Segment Start: Recorded information

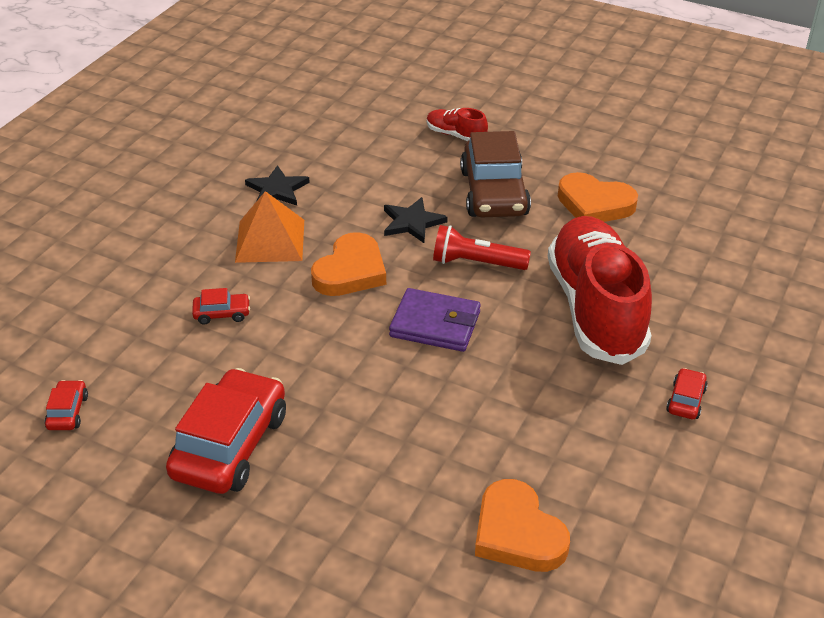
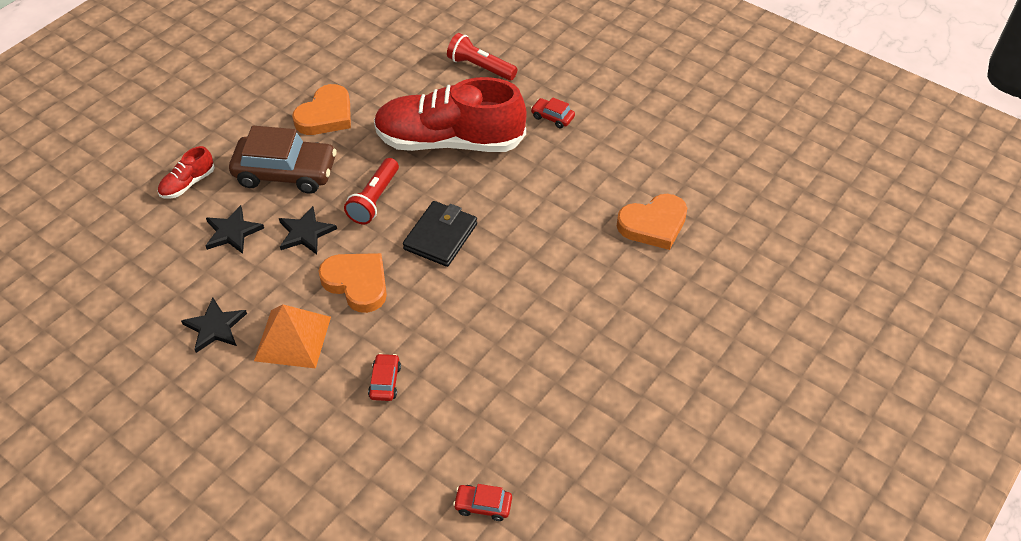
camera: 80 degrees left, 10 degrees up
(230, 445) = (545, 383): red car -> none
(399, 175) = (232, 232): none -> black star
(435, 324) = (440, 236): purple wallet -> black wallet
(747, 316) = (480, 67): none -> red flashlight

Segment End: Recorded information

* Work task *
Show all lines above holding the word "black".

* Response area *
(399, 175) = (232, 232): none -> black star
(435, 324) = (440, 236): purple wallet -> black wallet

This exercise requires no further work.